Convert the items below into a JSON list of strings, one string per line, with blank lines and picture markers left out. Start at the line that contains "Yes, green leafy" and stop after the line that contains "Locate an element on the screen. Image resolution: width=960".

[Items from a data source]

<<<<

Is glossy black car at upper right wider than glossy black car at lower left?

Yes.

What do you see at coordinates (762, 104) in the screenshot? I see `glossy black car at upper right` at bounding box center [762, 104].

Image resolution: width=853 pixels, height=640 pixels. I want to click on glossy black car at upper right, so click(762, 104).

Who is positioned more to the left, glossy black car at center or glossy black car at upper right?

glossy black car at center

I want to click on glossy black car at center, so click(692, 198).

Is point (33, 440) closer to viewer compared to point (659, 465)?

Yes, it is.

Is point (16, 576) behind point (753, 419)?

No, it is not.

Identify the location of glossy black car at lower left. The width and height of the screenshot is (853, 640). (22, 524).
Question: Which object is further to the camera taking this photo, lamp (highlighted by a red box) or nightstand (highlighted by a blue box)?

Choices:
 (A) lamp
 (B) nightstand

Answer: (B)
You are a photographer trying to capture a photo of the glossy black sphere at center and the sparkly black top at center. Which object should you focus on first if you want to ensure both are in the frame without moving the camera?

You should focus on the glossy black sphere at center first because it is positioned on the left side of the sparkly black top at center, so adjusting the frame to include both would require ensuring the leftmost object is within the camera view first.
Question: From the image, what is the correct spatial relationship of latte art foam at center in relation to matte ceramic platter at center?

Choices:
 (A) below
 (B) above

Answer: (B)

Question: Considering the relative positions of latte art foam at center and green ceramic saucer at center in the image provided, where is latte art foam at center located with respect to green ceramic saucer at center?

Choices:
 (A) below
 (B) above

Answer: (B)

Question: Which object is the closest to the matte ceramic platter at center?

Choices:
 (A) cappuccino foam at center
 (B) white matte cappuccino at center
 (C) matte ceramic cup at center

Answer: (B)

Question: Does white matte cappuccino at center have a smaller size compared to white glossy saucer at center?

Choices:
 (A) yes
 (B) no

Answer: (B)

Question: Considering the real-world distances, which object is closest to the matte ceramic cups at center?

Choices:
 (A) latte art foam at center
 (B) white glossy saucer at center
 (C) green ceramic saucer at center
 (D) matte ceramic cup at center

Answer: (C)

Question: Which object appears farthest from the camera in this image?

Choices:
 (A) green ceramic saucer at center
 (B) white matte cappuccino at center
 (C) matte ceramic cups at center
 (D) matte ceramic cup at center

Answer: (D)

>>>>
<<<<

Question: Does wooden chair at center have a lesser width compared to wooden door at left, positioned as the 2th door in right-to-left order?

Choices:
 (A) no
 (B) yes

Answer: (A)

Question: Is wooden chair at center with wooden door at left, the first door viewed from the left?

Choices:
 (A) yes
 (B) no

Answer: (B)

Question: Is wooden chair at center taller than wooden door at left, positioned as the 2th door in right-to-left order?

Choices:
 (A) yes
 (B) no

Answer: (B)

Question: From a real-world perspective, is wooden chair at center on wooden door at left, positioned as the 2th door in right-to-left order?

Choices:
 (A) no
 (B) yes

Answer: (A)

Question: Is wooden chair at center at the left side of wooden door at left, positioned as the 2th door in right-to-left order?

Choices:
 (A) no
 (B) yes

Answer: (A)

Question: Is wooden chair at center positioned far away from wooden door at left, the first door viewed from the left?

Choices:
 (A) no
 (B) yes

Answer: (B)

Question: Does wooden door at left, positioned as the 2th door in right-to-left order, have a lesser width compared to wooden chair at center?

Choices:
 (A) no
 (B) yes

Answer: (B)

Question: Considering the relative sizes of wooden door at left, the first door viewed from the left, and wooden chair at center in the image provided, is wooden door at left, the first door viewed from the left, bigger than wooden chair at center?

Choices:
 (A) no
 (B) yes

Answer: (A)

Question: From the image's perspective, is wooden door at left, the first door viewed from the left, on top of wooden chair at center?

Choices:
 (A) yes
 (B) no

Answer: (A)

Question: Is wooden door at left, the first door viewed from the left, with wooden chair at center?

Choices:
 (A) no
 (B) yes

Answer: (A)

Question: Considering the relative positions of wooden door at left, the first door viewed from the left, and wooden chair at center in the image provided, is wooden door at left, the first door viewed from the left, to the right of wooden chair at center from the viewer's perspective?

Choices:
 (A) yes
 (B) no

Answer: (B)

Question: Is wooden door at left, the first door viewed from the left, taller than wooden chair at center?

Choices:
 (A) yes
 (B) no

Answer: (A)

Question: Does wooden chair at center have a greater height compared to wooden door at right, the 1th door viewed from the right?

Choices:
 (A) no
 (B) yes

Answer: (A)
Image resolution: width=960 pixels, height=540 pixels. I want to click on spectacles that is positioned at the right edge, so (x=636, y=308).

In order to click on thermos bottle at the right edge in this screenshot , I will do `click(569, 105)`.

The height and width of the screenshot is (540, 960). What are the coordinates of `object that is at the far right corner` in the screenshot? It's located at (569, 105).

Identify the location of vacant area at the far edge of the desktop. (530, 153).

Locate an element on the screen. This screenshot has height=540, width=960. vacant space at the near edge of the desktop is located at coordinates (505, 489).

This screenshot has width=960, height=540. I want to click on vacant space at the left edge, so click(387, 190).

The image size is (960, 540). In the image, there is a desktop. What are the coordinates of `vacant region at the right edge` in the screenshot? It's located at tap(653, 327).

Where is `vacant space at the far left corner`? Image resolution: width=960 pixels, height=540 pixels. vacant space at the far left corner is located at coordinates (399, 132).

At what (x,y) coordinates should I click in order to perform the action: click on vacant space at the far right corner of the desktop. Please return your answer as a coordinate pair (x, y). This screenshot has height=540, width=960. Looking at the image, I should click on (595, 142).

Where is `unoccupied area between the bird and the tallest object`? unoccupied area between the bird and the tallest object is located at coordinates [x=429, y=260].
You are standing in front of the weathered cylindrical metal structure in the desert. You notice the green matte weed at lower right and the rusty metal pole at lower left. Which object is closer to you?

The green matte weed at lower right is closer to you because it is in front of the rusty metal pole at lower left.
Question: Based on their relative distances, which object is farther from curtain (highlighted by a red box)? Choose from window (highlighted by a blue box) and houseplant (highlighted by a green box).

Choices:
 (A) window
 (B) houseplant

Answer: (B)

>>>>
<<<<

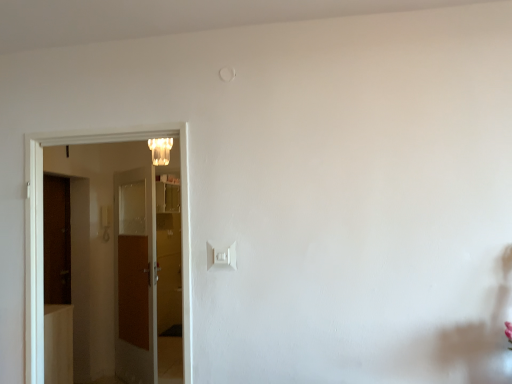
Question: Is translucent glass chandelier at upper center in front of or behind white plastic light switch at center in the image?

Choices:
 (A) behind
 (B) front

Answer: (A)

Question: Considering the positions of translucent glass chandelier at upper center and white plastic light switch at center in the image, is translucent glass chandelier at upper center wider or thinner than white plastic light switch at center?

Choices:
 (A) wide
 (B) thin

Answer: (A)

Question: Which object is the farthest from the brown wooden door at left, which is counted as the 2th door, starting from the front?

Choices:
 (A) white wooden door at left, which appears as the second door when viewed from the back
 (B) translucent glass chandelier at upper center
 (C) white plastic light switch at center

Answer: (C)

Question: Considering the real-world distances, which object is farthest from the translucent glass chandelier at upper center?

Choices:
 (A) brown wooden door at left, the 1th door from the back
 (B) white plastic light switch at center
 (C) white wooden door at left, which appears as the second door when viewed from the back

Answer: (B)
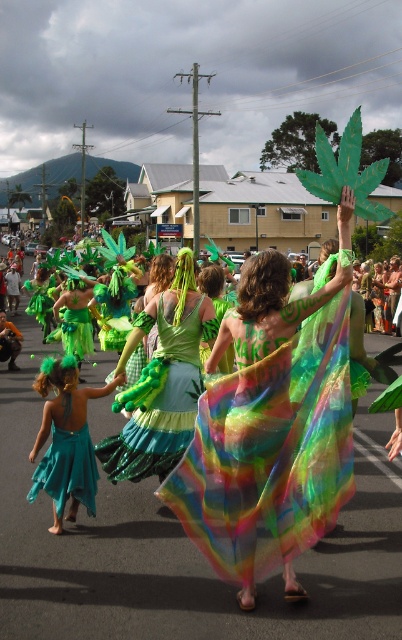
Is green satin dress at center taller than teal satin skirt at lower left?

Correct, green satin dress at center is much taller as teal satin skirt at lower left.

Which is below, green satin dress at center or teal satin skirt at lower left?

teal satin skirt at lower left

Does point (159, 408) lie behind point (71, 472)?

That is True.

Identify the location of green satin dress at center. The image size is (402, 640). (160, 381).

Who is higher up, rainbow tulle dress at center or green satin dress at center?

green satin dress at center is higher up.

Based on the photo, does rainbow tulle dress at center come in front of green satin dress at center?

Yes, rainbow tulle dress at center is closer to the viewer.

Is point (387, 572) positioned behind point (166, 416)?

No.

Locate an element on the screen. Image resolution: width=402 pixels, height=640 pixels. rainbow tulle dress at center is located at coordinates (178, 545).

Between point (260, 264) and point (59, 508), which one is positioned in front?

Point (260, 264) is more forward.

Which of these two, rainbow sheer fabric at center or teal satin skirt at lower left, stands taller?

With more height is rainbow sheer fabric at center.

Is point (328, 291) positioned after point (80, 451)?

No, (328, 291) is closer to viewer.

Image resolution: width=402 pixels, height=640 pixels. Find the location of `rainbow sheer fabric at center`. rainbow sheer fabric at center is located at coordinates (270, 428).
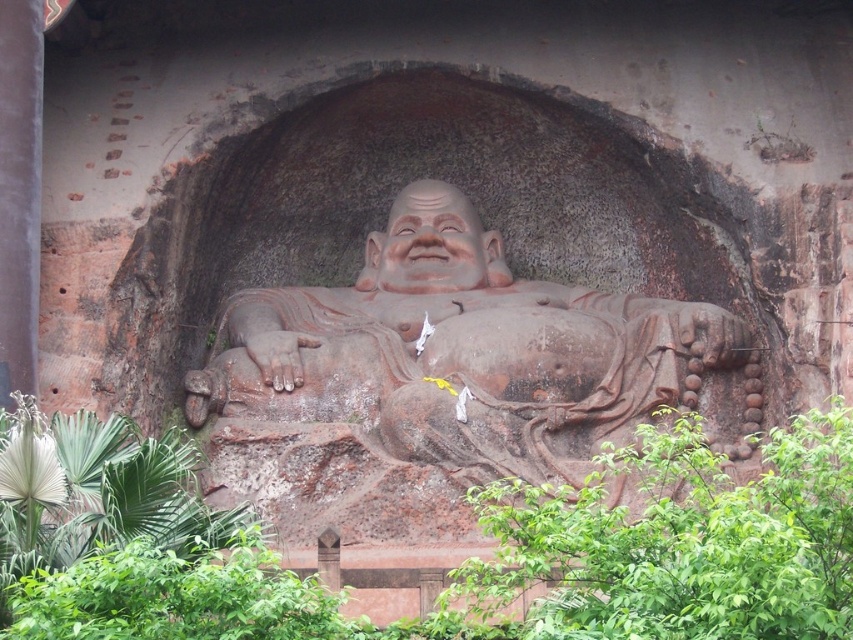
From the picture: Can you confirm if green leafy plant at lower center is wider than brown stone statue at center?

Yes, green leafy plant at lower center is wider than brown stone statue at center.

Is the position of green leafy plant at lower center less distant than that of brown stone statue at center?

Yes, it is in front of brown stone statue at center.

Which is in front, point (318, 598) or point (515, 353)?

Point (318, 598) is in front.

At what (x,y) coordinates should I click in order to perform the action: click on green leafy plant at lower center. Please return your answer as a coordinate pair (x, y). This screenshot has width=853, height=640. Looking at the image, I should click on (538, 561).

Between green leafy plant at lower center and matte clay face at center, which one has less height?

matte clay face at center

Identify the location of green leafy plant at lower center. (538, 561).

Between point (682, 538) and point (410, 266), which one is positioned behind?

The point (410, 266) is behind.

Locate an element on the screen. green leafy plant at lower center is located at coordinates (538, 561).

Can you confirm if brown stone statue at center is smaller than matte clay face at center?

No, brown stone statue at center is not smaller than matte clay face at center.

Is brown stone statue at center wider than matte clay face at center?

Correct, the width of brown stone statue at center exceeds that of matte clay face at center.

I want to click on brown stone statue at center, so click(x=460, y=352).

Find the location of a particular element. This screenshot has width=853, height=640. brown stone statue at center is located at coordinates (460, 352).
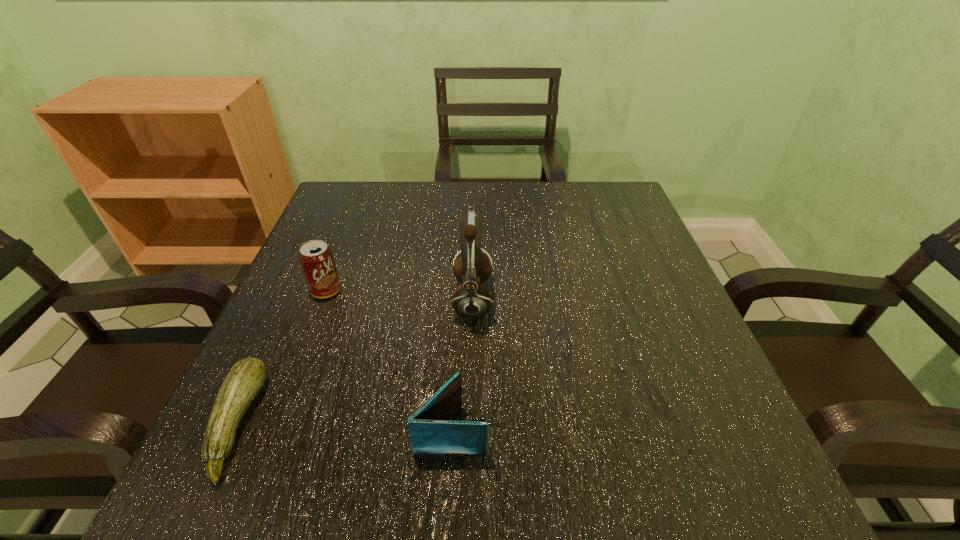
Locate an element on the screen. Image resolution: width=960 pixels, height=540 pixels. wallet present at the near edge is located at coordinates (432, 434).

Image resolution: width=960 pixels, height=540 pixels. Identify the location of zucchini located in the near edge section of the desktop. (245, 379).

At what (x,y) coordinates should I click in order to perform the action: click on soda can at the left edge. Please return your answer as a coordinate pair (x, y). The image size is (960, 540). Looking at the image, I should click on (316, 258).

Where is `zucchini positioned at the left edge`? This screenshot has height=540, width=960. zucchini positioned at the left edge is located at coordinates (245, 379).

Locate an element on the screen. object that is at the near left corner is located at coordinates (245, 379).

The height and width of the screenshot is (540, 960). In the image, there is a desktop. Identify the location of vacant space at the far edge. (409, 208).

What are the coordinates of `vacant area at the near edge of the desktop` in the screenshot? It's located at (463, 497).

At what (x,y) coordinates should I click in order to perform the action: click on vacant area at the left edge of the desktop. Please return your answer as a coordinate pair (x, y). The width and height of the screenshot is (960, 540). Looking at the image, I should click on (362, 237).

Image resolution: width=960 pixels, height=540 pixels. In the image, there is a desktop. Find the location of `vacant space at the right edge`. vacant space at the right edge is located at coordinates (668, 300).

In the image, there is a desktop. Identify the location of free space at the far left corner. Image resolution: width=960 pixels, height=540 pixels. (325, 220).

>>>>

* [Answer]:
[
  "Yes, green leafy plant at lower center is wider than brown stone statue at center.",
  "Is the position of green leafy plant at lower center less distant than that of brown stone statue at center?",
  "Yes, it is in front of brown stone statue at center.",
  "Which is in front, point (318, 598) or point (515, 353)?",
  "Point (318, 598) is in front.",
  "At what (x,y) coordinates should I click in order to perform the action: click on green leafy plant at lower center. Please return your answer as a coordinate pair (x, y). This screenshot has width=853, height=640. Looking at the image, I should click on (538, 561).",
  "Between green leafy plant at lower center and matte clay face at center, which one has less height?",
  "matte clay face at center",
  "Identify the location of green leafy plant at lower center. (538, 561).",
  "Between point (682, 538) and point (410, 266), which one is positioned behind?",
  "The point (410, 266) is behind.",
  "Locate an element on the screen. green leafy plant at lower center is located at coordinates (538, 561).",
  "Can you confirm if brown stone statue at center is smaller than matte clay face at center?",
  "No, brown stone statue at center is not smaller than matte clay face at center.",
  "Is brown stone statue at center wider than matte clay face at center?",
  "Correct, the width of brown stone statue at center exceeds that of matte clay face at center.",
  "I want to click on brown stone statue at center, so click(x=460, y=352).",
  "Find the location of a particular element. This screenshot has width=853, height=640. brown stone statue at center is located at coordinates (460, 352).",
  "Locate an element on the screen. Image resolution: width=960 pixels, height=540 pixels. wallet present at the near edge is located at coordinates (432, 434)."
]